**INSTRUCTIONS TO FOLLOW**:
Restate the entries below exactly. Images are not part of the copy.

**DATA PROVIDED**:
________________________________________

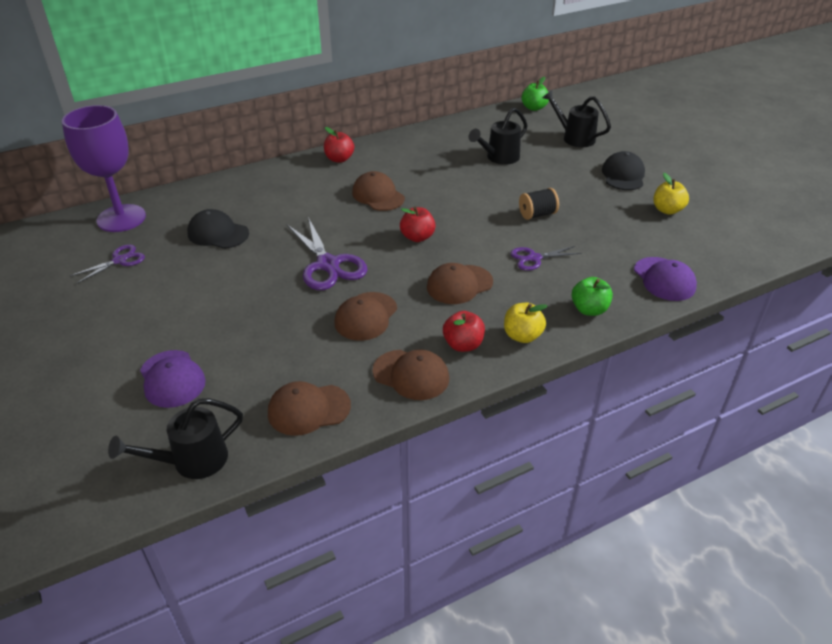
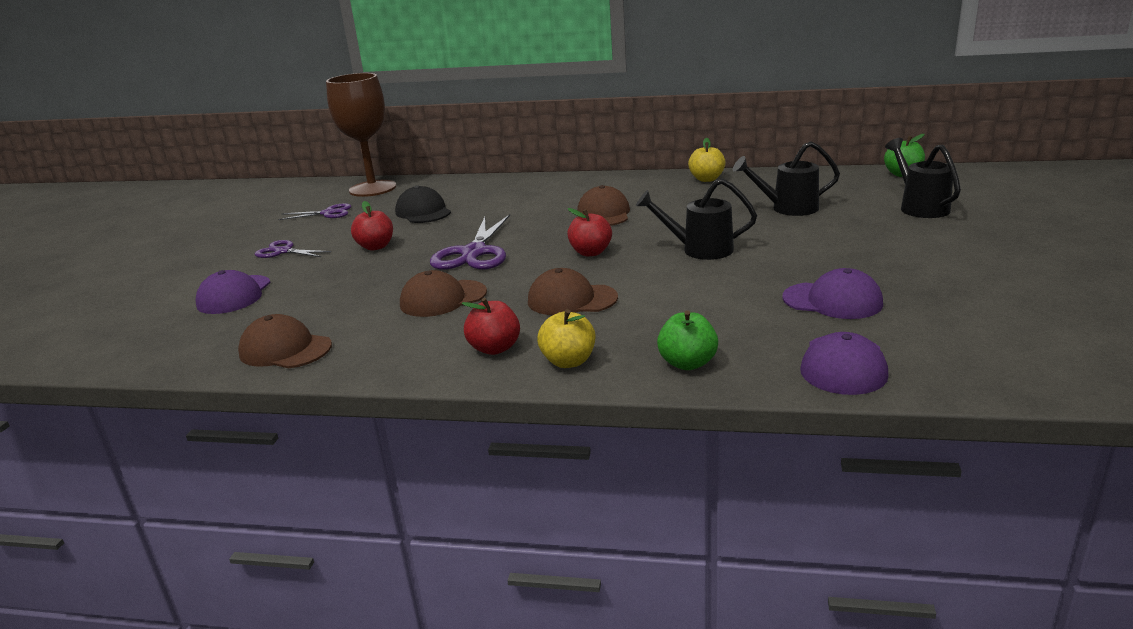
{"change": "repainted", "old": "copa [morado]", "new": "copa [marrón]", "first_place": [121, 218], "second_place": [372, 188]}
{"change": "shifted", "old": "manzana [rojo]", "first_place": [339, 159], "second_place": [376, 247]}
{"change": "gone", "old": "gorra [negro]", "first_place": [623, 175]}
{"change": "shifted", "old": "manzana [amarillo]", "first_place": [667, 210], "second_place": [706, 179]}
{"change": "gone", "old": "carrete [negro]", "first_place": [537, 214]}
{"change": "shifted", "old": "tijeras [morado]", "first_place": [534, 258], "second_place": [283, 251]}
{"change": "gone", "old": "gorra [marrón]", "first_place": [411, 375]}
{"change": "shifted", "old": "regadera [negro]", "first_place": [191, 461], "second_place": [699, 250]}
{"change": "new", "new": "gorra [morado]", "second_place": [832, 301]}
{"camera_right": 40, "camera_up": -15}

________________________________________

**ANSWER TO THE EXERCISE**:
{"change": "repainted", "old": "copa [morado]", "new": "copa [marrón]", "first_place": [121, 218], "second_place": [372, 188]}
{"change": "shifted", "old": "manzana [rojo]", "first_place": [339, 159], "second_place": [376, 247]}
{"change": "gone", "old": "gorra [negro]", "first_place": [623, 175]}
{"change": "shifted", "old": "manzana [amarillo]", "first_place": [667, 210], "second_place": [706, 179]}
{"change": "gone", "old": "carrete [negro]", "first_place": [537, 214]}
{"change": "shifted", "old": "tijeras [morado]", "first_place": [534, 258], "second_place": [283, 251]}
{"change": "gone", "old": "gorra [marrón]", "first_place": [411, 375]}
{"change": "shifted", "old": "regadera [negro]", "first_place": [191, 461], "second_place": [699, 250]}
{"change": "new", "new": "gorra [morado]", "second_place": [832, 301]}
{"camera_right": 40, "camera_up": -15}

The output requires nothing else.